## What you are asked to do
All that should come back is the lines of the data below from the one containing "R11: none -> 820 (SIG29, VDD)" to the one containing "T3: NMOS BSS138", inclusive, exactly as they stand.

## Dataset records
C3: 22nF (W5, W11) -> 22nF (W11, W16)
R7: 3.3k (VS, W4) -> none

--

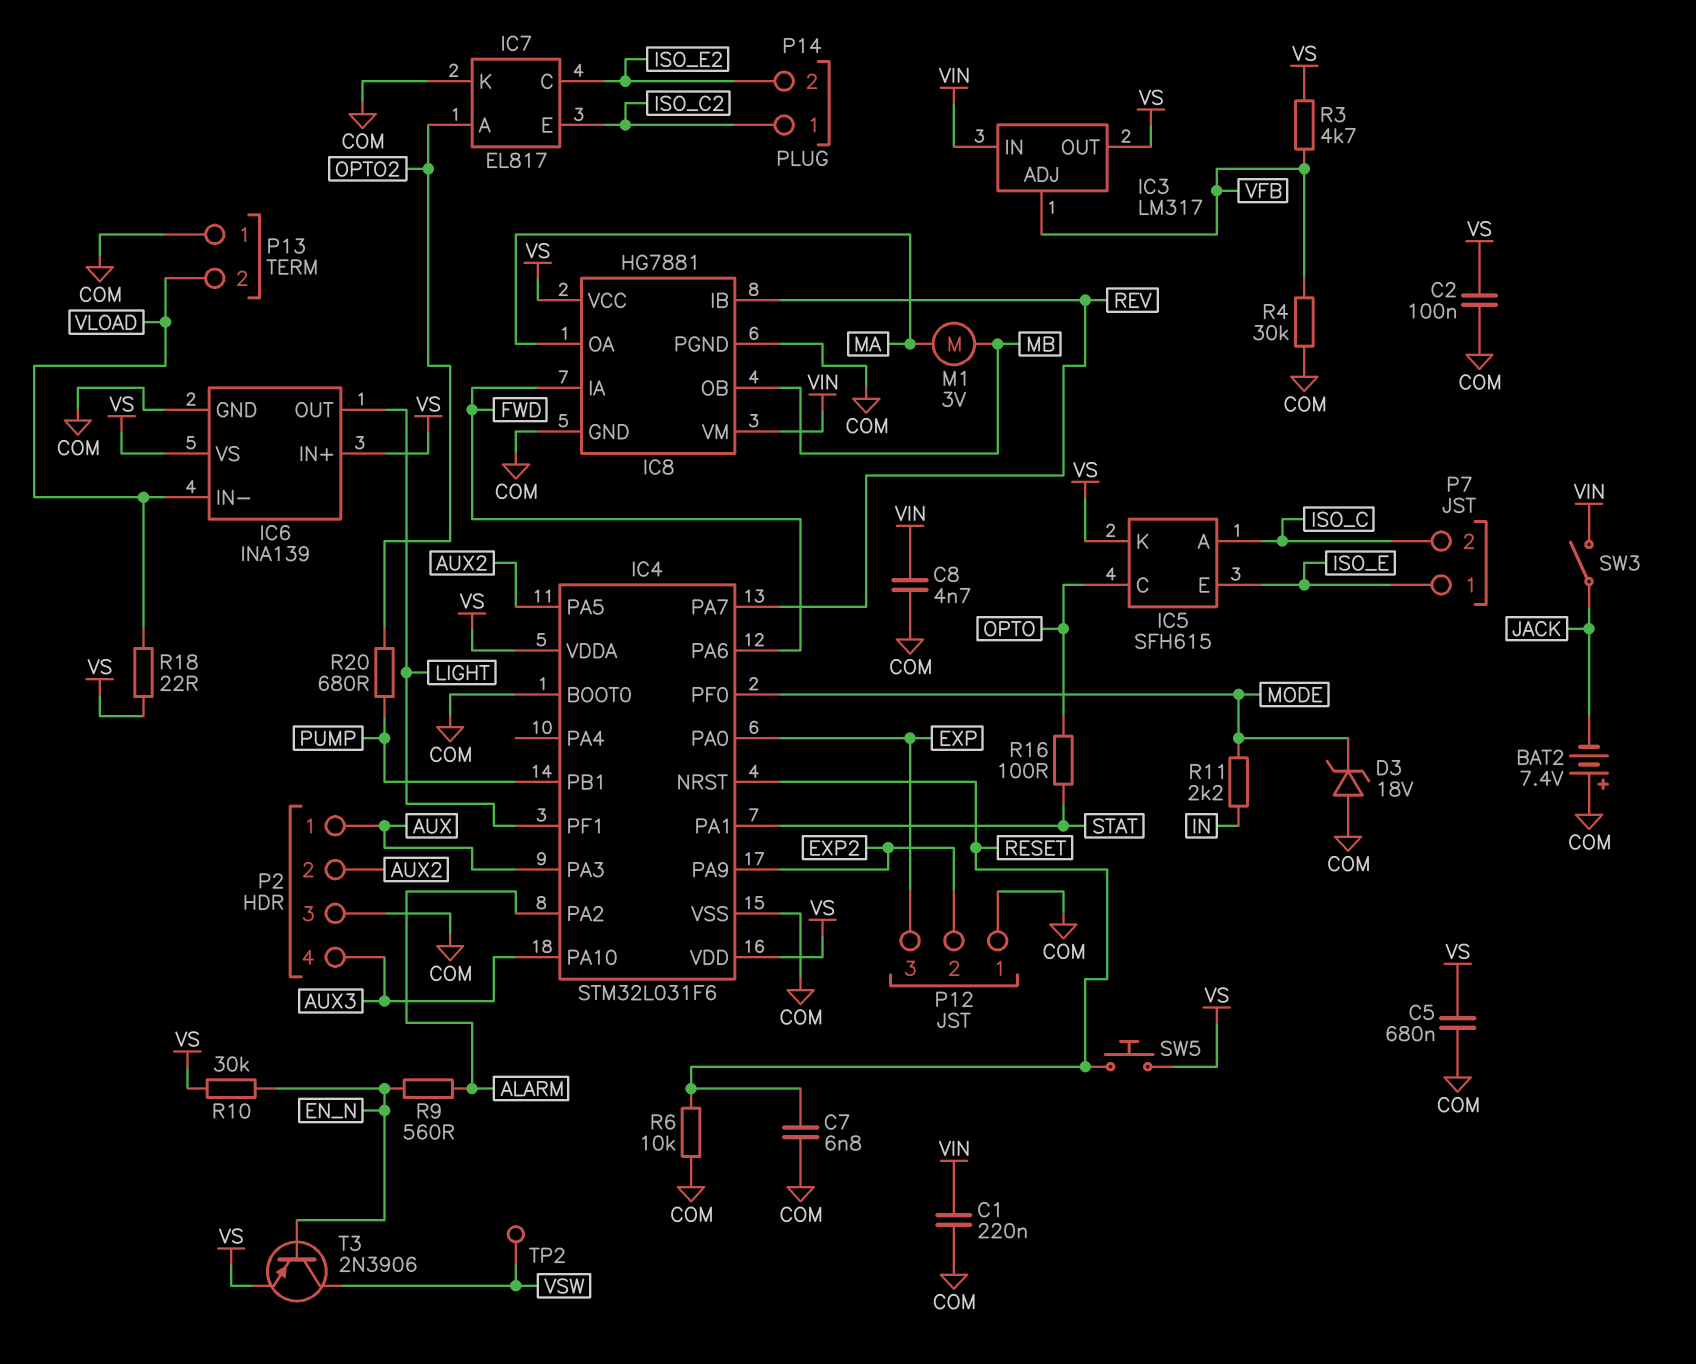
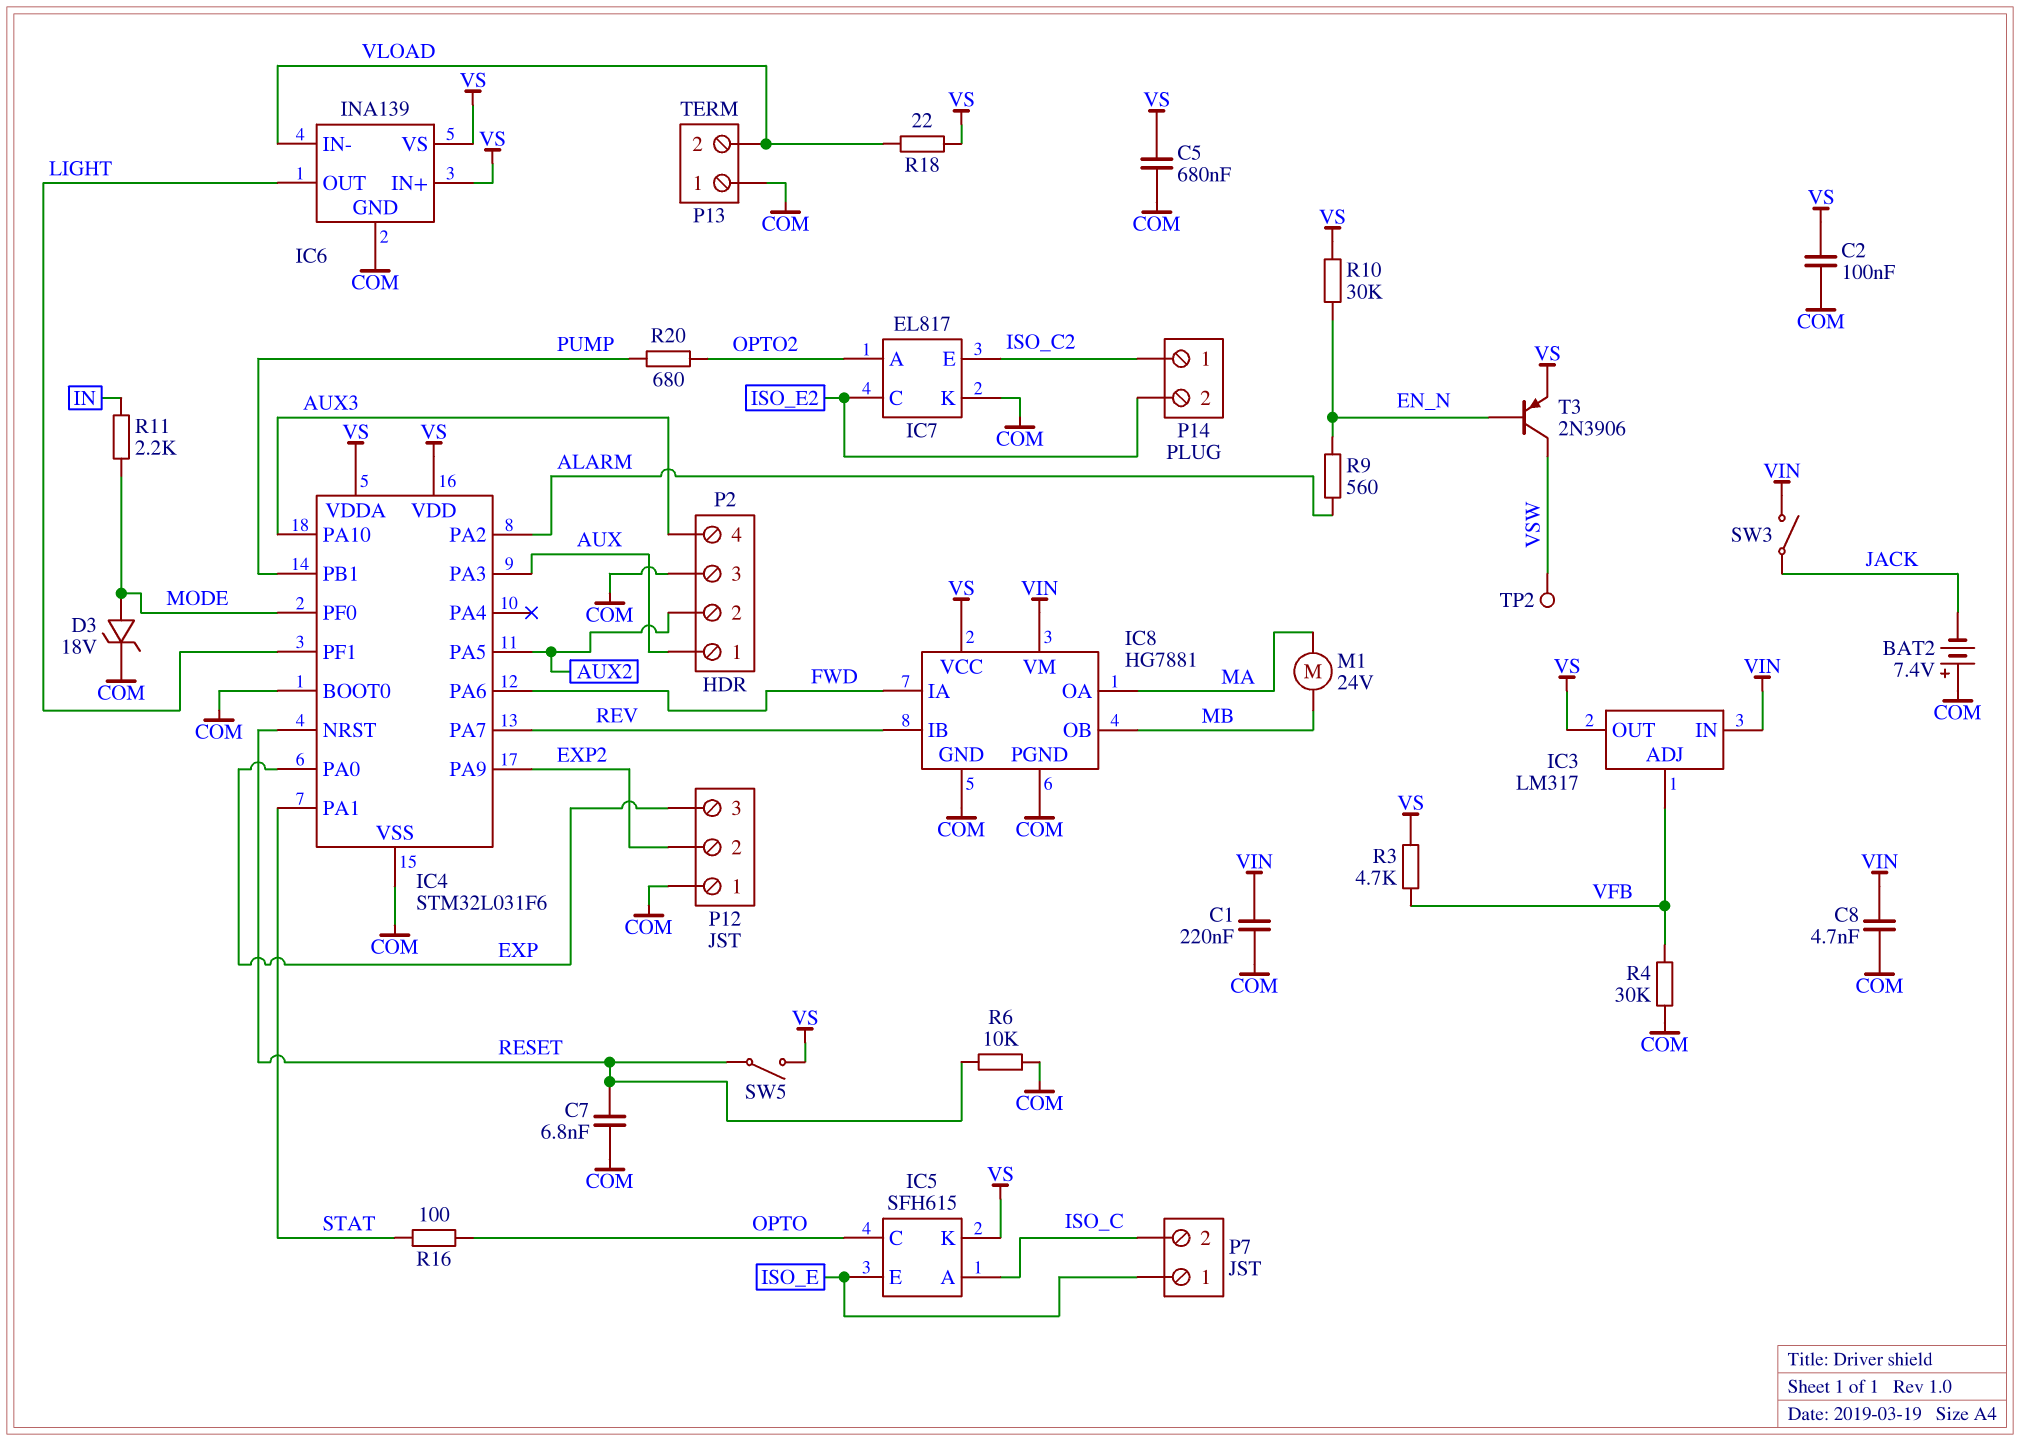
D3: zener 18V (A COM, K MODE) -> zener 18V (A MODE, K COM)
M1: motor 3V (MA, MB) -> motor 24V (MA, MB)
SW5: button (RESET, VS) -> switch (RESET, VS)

--

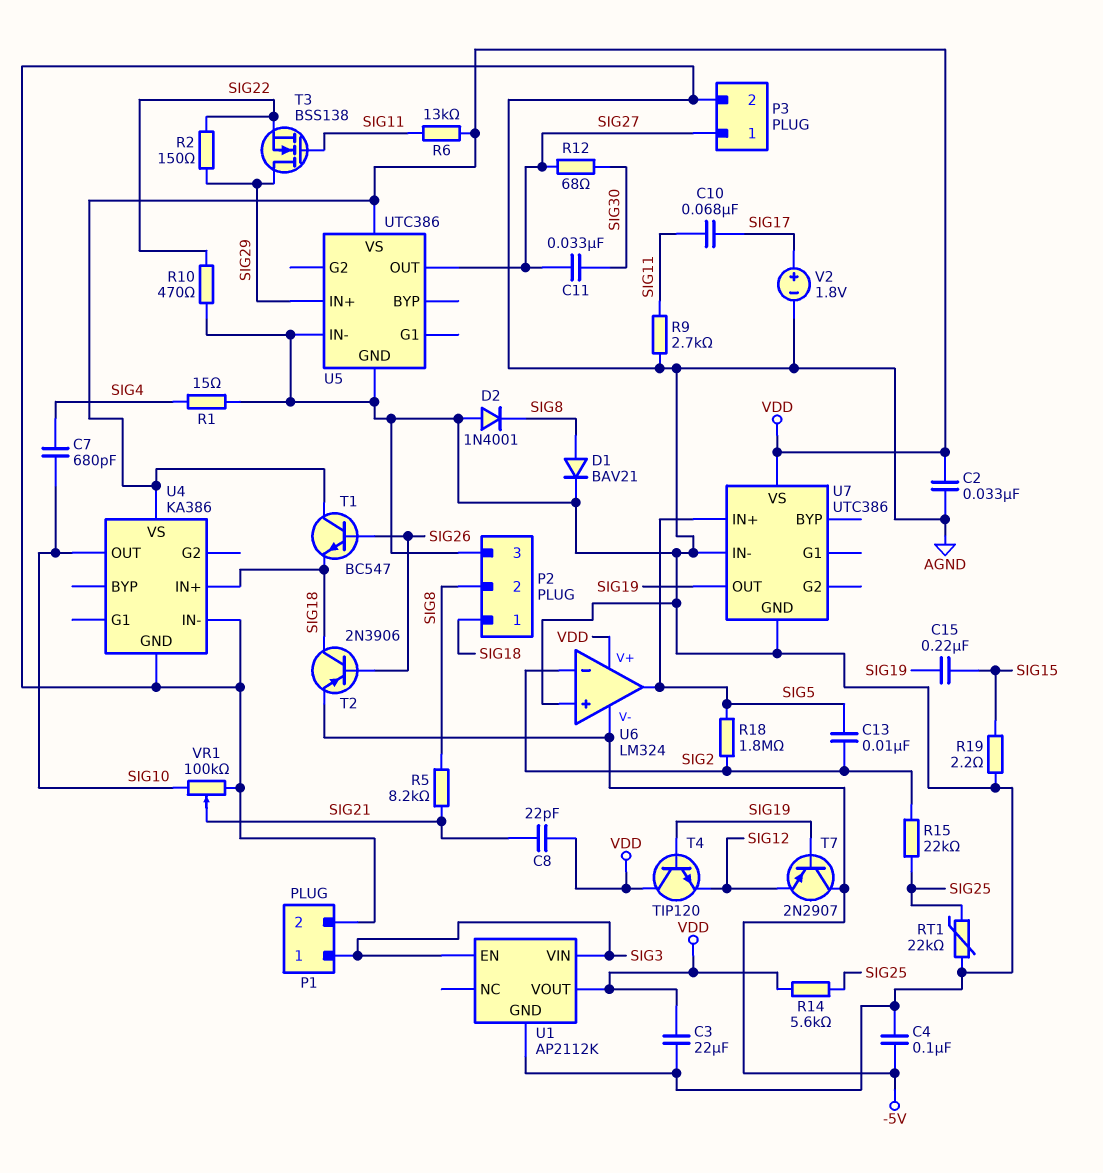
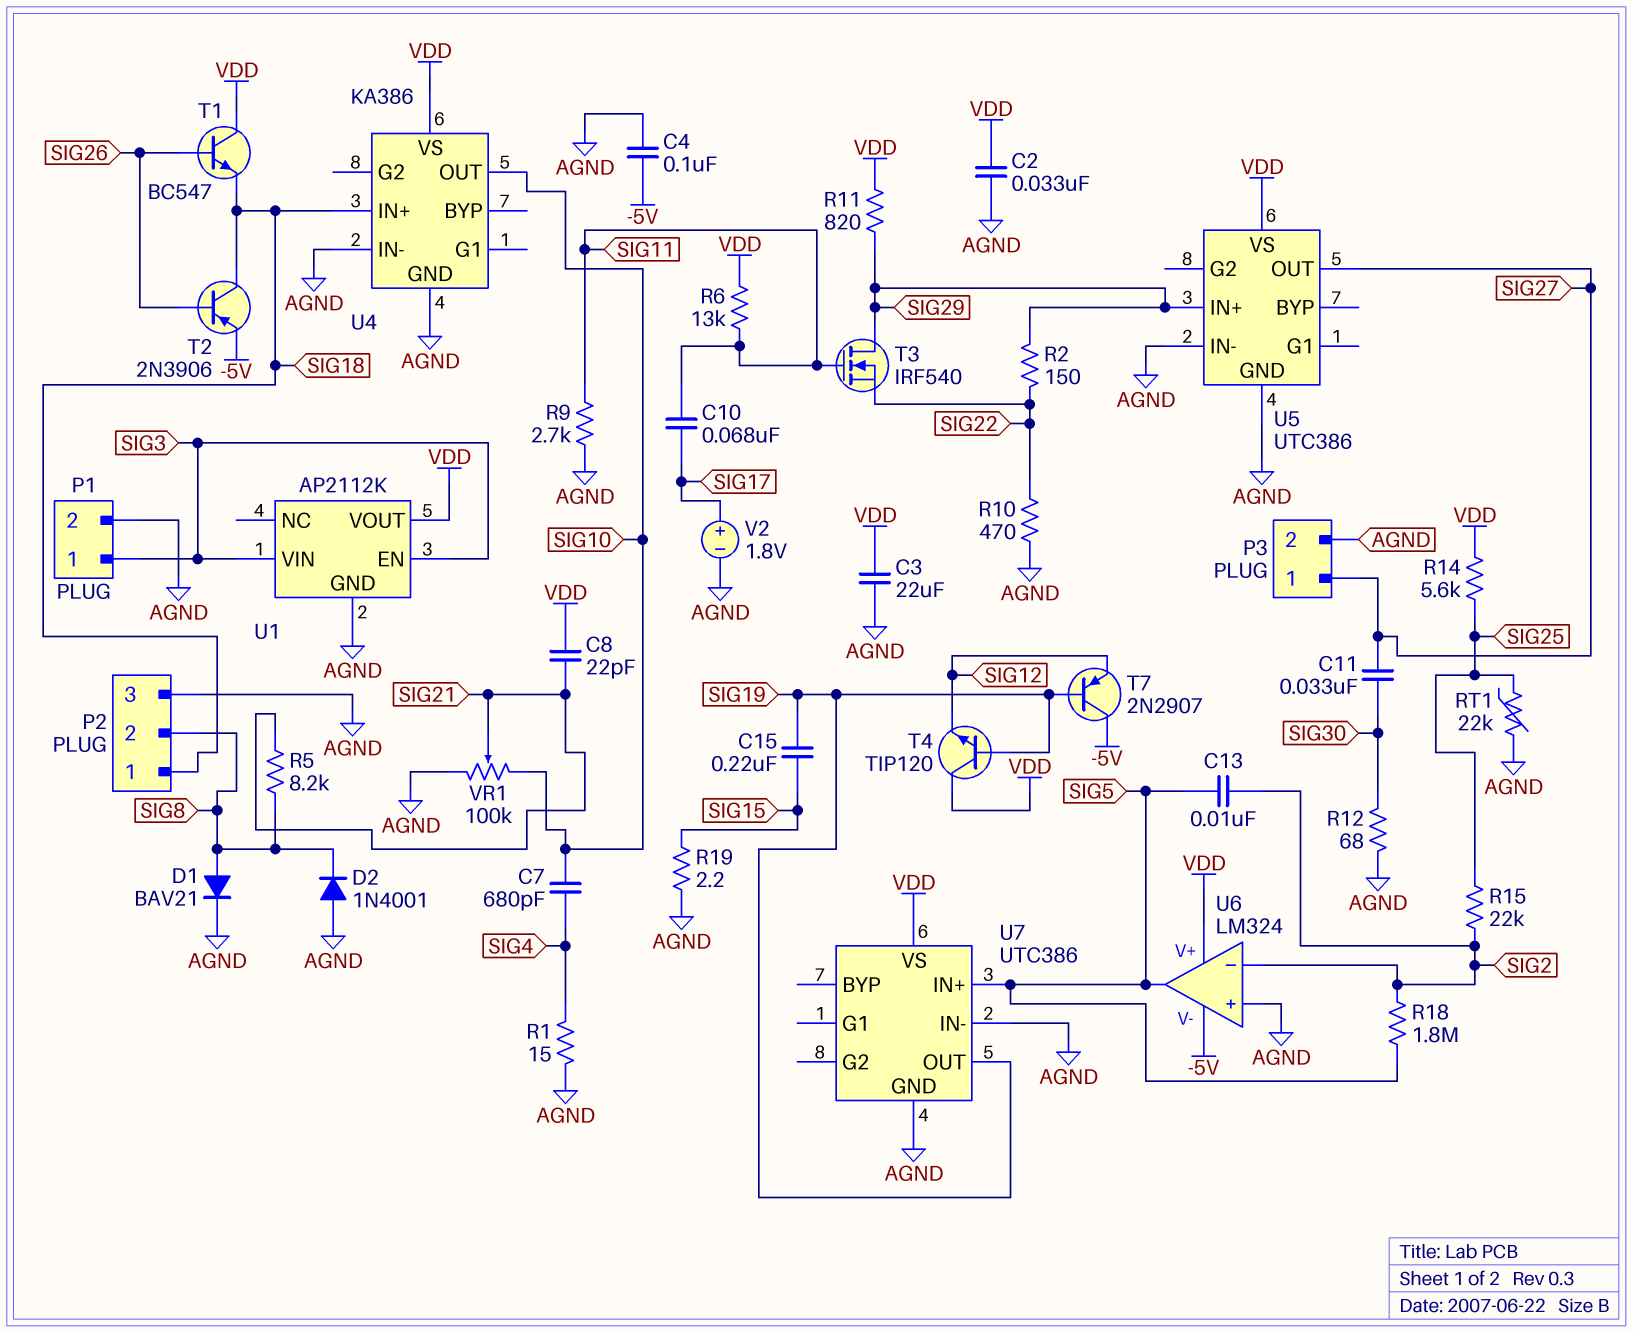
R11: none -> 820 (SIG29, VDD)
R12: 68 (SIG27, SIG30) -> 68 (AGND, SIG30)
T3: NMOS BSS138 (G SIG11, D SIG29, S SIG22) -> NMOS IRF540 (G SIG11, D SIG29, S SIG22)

## Output of the task
R11: none -> 820 (SIG29, VDD)
R12: 68 (SIG27, SIG30) -> 68 (AGND, SIG30)
T3: NMOS BSS138 (G SIG11, D SIG29, S SIG22) -> NMOS IRF540 (G SIG11, D SIG29, S SIG22)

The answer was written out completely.